* **TASK DESCRIPTION**
Below are several records. Retype exactly those lines running from the one with "purple teapot: 5 -> 10" through the one with "green boat: 3 -> 1", end lines included, and no others.

※

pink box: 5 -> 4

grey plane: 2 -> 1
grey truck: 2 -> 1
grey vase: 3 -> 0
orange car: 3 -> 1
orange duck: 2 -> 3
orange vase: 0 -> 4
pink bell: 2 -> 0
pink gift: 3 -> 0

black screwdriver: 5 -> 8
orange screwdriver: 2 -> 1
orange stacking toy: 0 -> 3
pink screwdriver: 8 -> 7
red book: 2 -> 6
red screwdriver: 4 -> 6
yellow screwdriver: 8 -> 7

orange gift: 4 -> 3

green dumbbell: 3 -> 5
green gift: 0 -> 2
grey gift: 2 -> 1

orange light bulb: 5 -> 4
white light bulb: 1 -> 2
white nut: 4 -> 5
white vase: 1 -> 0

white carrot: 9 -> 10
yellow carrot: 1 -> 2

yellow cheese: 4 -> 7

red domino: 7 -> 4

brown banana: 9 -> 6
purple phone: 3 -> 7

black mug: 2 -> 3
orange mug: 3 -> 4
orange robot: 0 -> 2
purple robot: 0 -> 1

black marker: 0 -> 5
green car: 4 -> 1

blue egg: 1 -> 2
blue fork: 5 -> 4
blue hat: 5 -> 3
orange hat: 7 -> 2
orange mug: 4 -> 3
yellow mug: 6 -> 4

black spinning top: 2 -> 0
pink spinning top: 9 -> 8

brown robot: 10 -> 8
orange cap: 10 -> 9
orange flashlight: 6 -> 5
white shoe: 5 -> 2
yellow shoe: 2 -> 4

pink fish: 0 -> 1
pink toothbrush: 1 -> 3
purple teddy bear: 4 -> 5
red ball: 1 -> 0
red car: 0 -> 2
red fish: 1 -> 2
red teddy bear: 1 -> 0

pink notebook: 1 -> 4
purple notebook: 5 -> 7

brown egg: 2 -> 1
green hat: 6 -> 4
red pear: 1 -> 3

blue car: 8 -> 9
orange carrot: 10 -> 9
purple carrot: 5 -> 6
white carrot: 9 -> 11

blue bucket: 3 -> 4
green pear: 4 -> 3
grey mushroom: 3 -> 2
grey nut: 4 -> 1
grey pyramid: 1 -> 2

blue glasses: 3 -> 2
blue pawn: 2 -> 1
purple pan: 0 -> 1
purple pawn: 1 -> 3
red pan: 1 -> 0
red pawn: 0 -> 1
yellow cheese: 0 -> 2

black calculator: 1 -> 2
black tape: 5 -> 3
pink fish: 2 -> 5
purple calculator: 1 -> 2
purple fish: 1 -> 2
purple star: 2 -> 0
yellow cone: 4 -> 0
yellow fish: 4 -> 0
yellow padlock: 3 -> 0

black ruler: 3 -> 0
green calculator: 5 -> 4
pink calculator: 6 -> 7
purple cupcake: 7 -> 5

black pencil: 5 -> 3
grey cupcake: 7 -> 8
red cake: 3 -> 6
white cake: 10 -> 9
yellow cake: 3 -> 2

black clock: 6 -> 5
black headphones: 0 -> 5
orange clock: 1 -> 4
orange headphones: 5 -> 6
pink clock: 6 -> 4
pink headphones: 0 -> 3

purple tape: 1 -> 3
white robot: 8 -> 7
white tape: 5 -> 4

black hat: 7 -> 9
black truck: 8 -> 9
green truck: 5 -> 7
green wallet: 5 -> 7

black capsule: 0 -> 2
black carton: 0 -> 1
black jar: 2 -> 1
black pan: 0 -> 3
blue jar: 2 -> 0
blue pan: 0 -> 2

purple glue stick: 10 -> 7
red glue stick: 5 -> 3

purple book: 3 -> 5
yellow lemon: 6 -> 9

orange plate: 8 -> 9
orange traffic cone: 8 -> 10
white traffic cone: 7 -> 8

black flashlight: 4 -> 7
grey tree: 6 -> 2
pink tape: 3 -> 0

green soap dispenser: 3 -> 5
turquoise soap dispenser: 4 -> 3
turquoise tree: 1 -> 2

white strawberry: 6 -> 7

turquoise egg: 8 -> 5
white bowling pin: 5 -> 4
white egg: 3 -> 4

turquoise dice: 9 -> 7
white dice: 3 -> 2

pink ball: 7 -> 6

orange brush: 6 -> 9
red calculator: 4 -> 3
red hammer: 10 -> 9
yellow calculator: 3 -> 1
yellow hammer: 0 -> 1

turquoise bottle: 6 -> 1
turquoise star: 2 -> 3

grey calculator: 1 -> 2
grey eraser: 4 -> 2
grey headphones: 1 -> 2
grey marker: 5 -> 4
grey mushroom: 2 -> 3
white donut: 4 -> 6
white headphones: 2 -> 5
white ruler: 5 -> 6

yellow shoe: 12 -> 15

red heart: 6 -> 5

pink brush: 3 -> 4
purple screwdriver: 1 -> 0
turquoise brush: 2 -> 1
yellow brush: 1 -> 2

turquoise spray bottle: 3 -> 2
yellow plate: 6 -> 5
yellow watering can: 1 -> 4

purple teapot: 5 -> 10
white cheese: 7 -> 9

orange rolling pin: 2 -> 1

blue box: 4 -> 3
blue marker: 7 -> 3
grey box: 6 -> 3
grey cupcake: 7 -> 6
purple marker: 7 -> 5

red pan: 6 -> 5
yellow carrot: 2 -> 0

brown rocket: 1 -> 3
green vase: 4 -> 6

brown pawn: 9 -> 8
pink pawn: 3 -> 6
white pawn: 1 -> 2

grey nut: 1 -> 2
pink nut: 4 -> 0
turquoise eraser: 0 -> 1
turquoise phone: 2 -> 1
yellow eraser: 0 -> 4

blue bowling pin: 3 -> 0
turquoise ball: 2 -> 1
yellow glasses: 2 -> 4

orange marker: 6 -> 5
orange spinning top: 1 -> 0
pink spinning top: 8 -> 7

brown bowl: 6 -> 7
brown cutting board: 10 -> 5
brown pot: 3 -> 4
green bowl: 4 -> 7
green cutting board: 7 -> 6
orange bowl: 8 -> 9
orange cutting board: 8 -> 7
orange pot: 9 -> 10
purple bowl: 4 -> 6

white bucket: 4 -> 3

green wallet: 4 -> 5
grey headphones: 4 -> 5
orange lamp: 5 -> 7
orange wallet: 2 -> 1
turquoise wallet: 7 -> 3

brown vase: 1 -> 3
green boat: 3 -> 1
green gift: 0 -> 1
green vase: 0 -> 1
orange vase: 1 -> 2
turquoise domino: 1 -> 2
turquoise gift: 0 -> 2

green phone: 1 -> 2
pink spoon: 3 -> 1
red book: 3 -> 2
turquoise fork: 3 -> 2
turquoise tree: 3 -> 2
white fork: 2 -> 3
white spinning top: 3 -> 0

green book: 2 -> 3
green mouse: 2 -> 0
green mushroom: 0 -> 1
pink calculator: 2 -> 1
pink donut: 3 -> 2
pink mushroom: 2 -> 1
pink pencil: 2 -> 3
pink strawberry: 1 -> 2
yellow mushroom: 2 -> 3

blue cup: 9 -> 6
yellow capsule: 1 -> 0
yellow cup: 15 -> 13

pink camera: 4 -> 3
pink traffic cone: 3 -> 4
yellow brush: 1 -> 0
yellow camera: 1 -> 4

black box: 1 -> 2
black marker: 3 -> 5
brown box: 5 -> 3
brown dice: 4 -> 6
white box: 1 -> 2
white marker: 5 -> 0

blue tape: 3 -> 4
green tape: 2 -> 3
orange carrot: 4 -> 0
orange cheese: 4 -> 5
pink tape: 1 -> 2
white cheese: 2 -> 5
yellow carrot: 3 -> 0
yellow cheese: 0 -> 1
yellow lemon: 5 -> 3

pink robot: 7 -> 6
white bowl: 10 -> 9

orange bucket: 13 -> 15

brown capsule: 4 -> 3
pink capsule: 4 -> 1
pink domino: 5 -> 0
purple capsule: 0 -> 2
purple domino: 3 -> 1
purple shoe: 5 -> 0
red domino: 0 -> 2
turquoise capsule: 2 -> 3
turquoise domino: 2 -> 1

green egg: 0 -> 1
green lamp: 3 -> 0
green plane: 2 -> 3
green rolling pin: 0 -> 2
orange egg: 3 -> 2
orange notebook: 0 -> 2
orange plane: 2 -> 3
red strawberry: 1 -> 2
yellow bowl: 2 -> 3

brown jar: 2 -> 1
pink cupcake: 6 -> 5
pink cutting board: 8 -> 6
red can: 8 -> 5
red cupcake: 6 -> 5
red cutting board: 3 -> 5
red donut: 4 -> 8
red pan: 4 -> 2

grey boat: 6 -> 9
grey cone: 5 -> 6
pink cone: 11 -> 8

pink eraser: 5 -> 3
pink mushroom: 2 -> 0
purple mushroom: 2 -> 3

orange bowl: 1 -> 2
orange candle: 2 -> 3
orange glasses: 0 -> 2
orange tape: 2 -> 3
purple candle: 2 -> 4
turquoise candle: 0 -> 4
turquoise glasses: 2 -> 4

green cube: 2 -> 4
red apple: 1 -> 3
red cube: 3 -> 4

※

* **RESPONSE BOX**
purple teapot: 5 -> 10
white cheese: 7 -> 9

orange rolling pin: 2 -> 1

blue box: 4 -> 3
blue marker: 7 -> 3
grey box: 6 -> 3
grey cupcake: 7 -> 6
purple marker: 7 -> 5

red pan: 6 -> 5
yellow carrot: 2 -> 0

brown rocket: 1 -> 3
green vase: 4 -> 6

brown pawn: 9 -> 8
pink pawn: 3 -> 6
white pawn: 1 -> 2

grey nut: 1 -> 2
pink nut: 4 -> 0
turquoise eraser: 0 -> 1
turquoise phone: 2 -> 1
yellow eraser: 0 -> 4

blue bowling pin: 3 -> 0
turquoise ball: 2 -> 1
yellow glasses: 2 -> 4

orange marker: 6 -> 5
orange spinning top: 1 -> 0
pink spinning top: 8 -> 7

brown bowl: 6 -> 7
brown cutting board: 10 -> 5
brown pot: 3 -> 4
green bowl: 4 -> 7
green cutting board: 7 -> 6
orange bowl: 8 -> 9
orange cutting board: 8 -> 7
orange pot: 9 -> 10
purple bowl: 4 -> 6

white bucket: 4 -> 3

green wallet: 4 -> 5
grey headphones: 4 -> 5
orange lamp: 5 -> 7
orange wallet: 2 -> 1
turquoise wallet: 7 -> 3

brown vase: 1 -> 3
green boat: 3 -> 1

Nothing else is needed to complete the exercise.